* **Input data**:

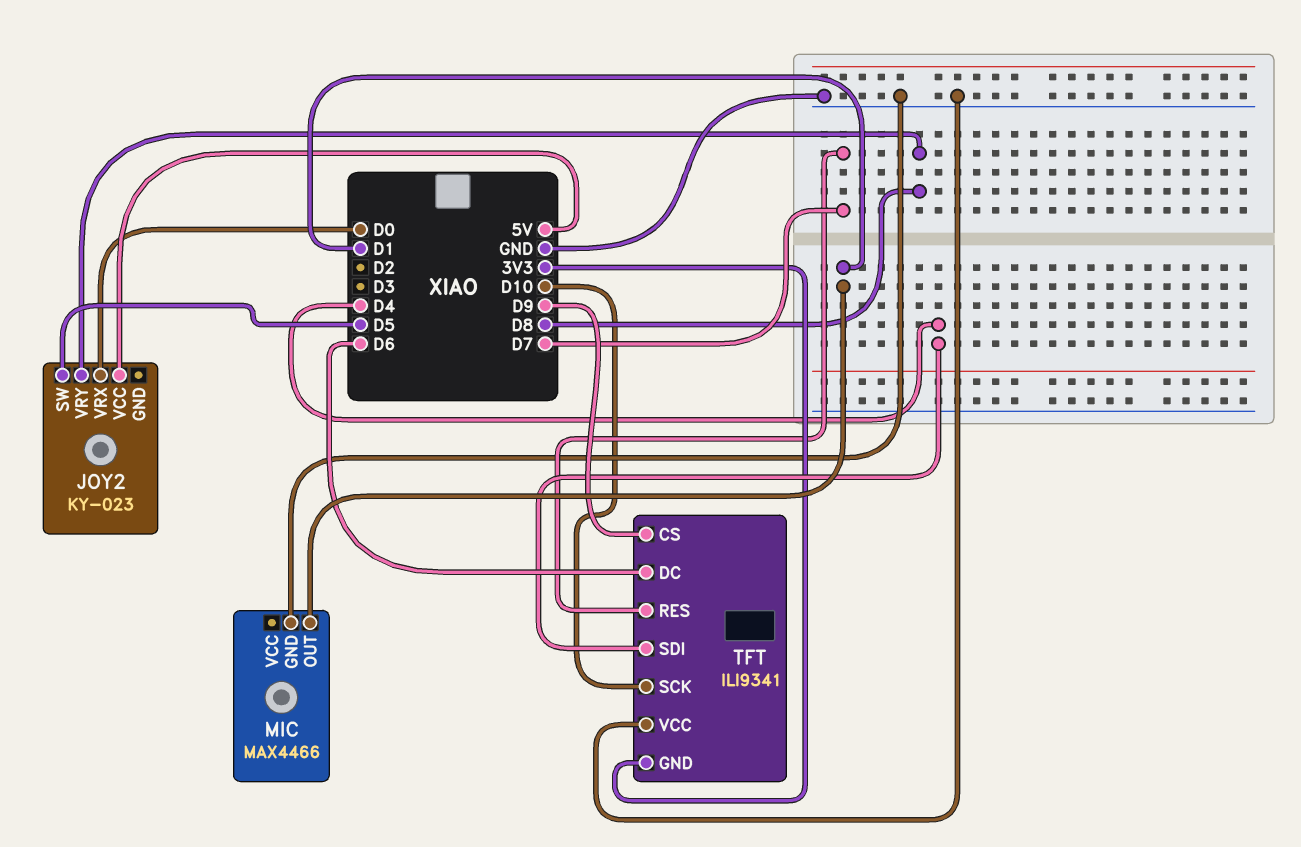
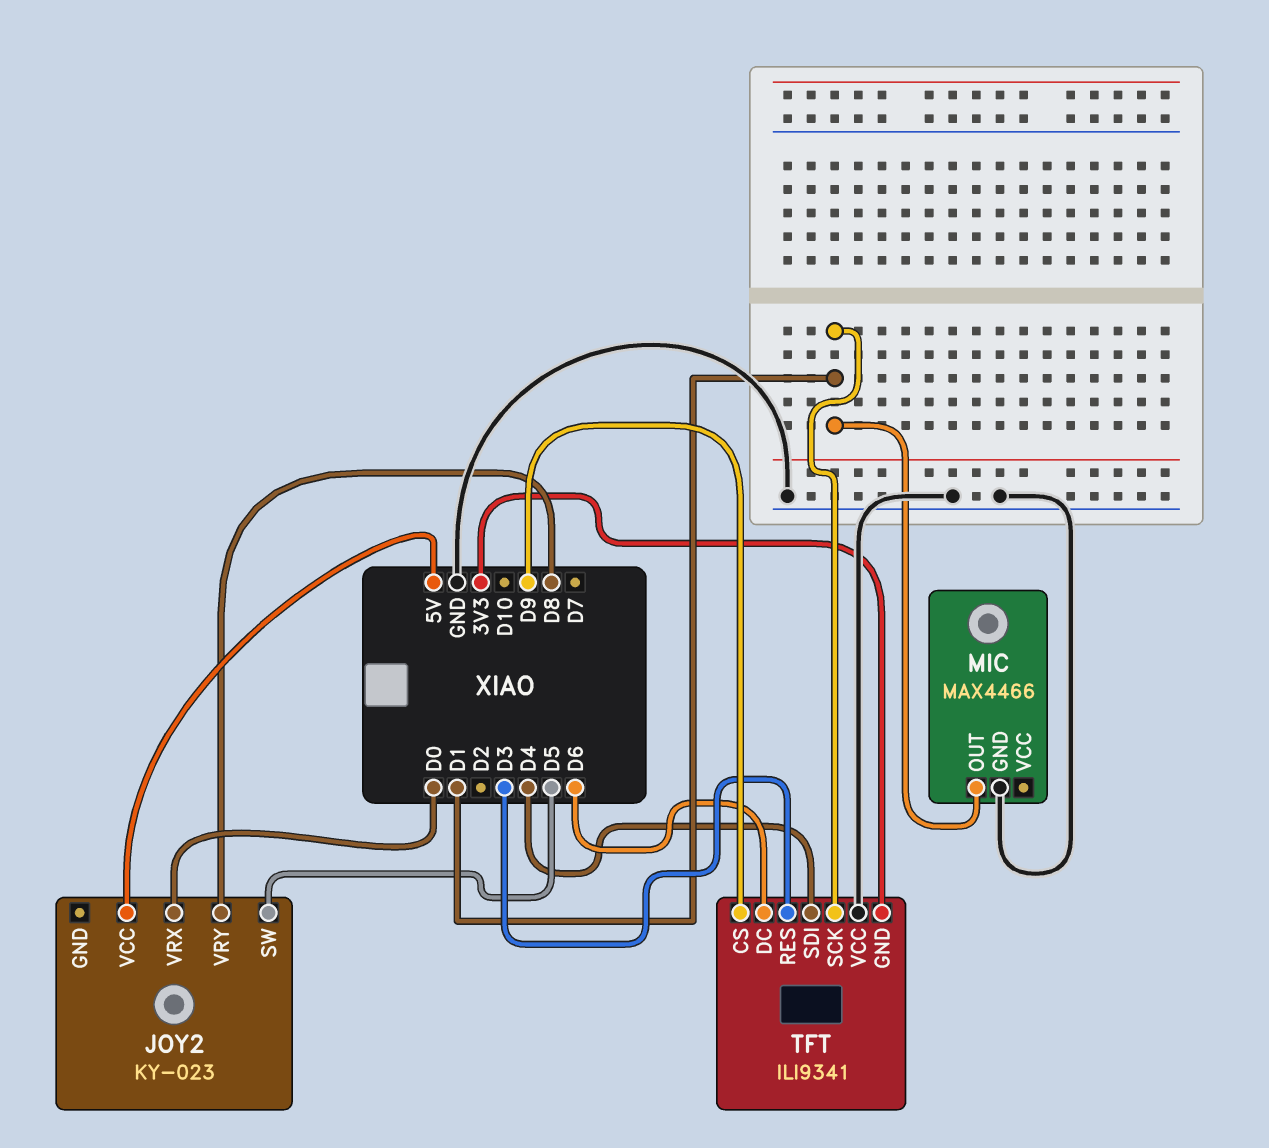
TFT pin RES: D7 -> D3
TFT pin SCK: D10 -> D1

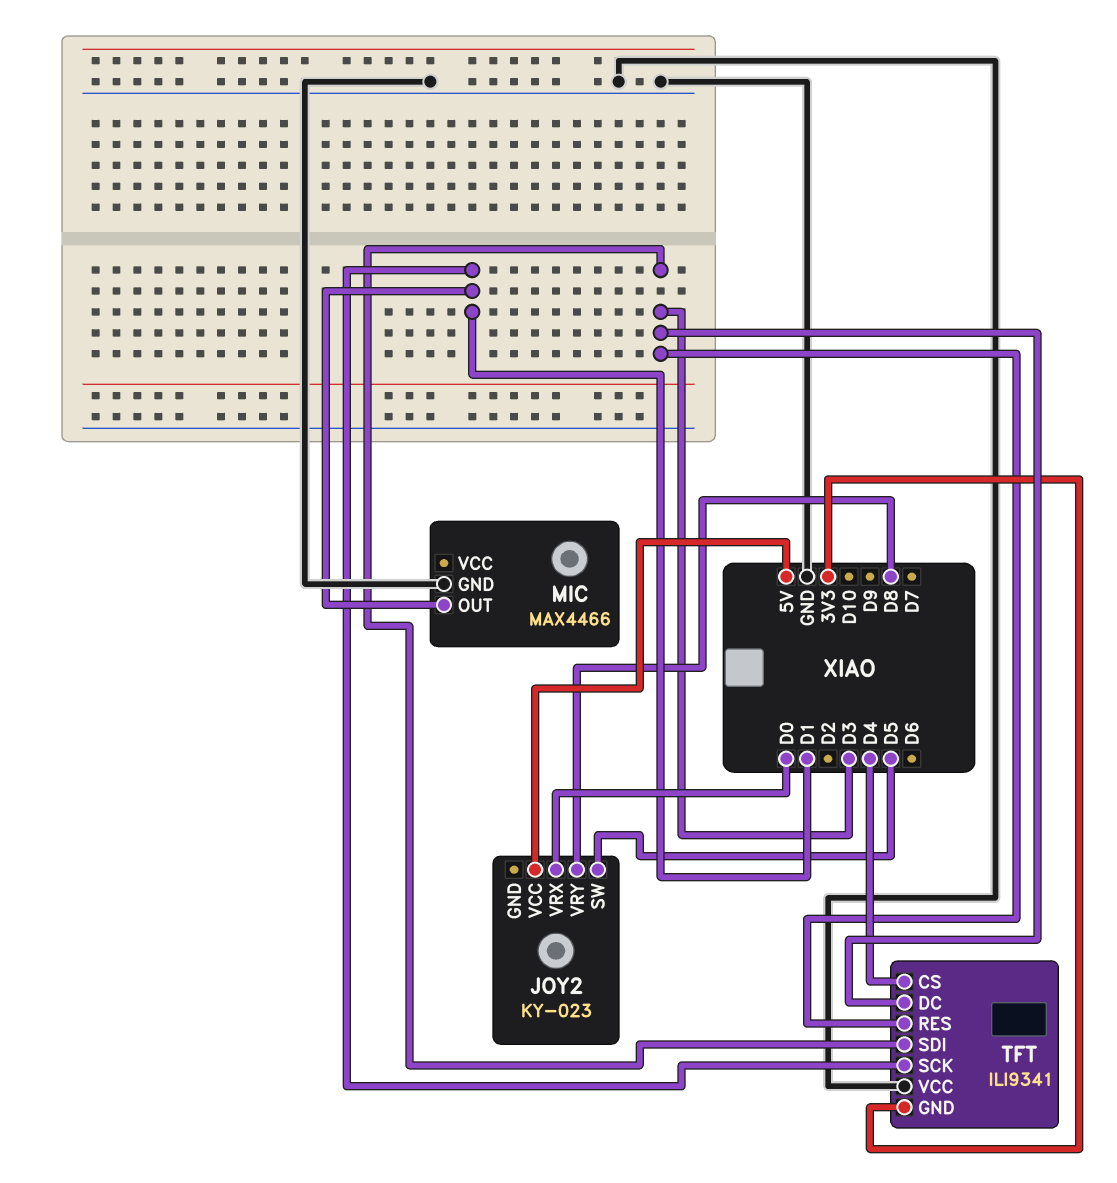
TFT pin CS: D9 -> D4
TFT pin DC: D6 -> D3
TFT pin SDI: D4 -> D3

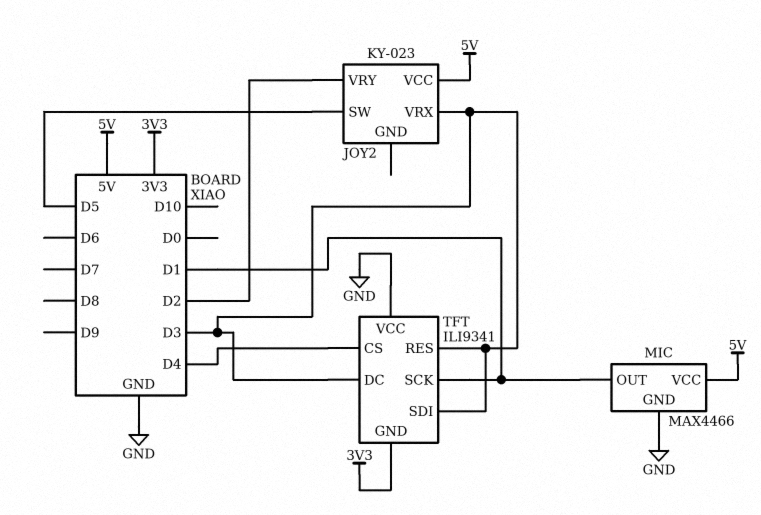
JOY2 pin VRX: D0 -> D3
JOY2 pin VRY: D8 -> D2
MIC pin VCC: none -> 5V

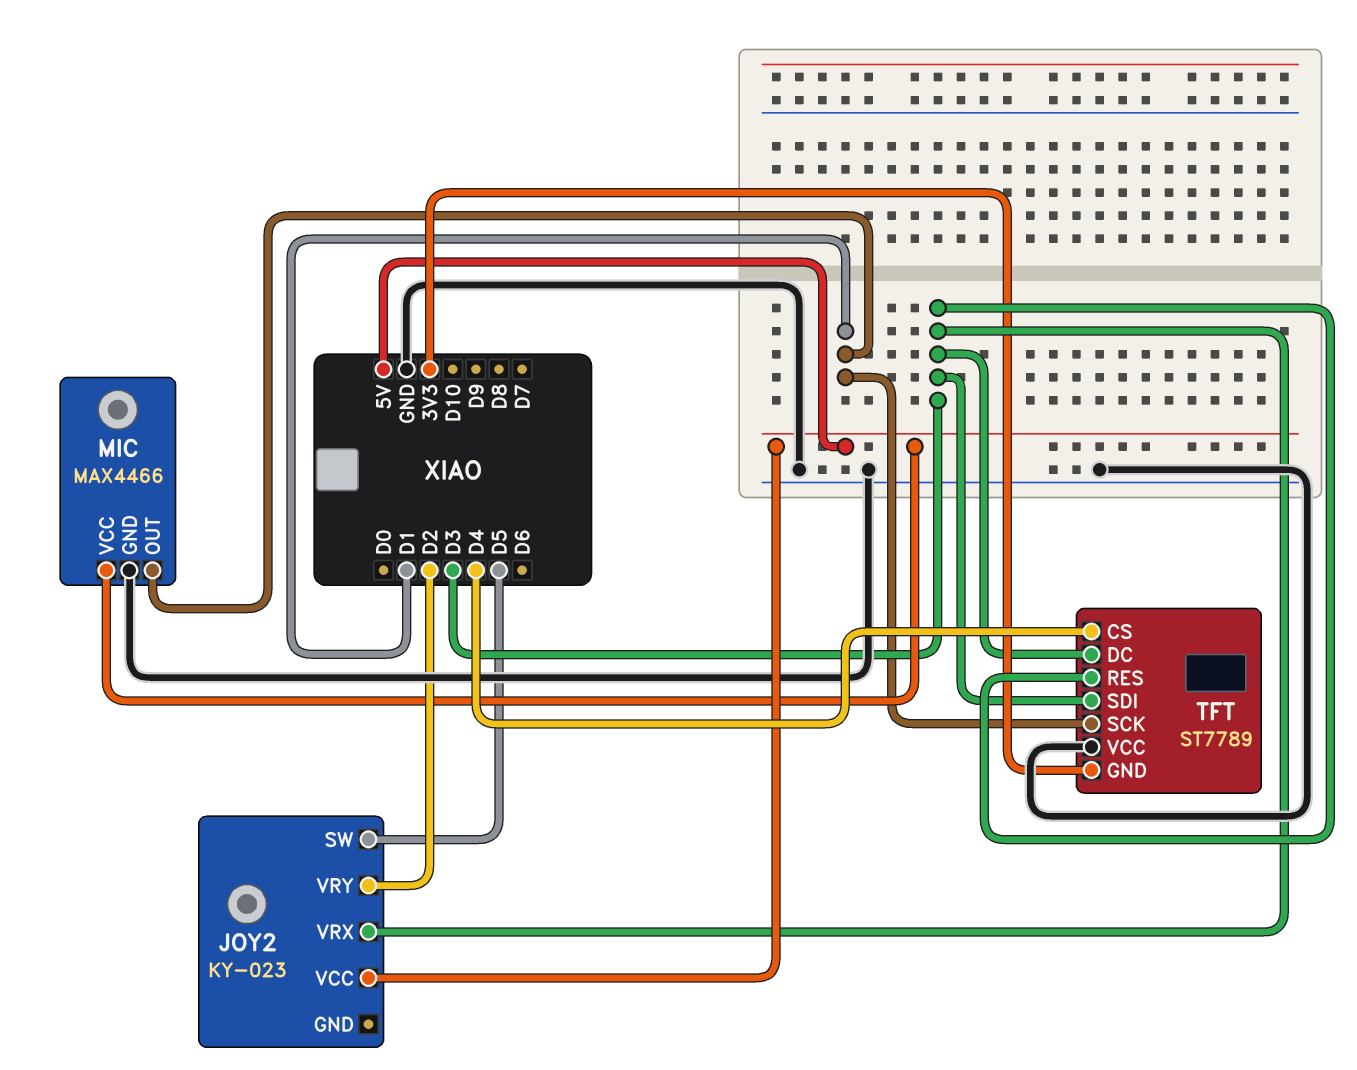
TFT: ILI9341 -> ST7789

* **Requirement**: Please repeat all of the entries above word for word, but drop any pictures.

* **Response to the exercise**:
TFT pin RES: D7 -> D3
TFT pin SCK: D10 -> D1

TFT pin CS: D9 -> D4
TFT pin DC: D6 -> D3
TFT pin SDI: D4 -> D3

JOY2 pin VRX: D0 -> D3
JOY2 pin VRY: D8 -> D2
MIC pin VCC: none -> 5V

TFT: ILI9341 -> ST7789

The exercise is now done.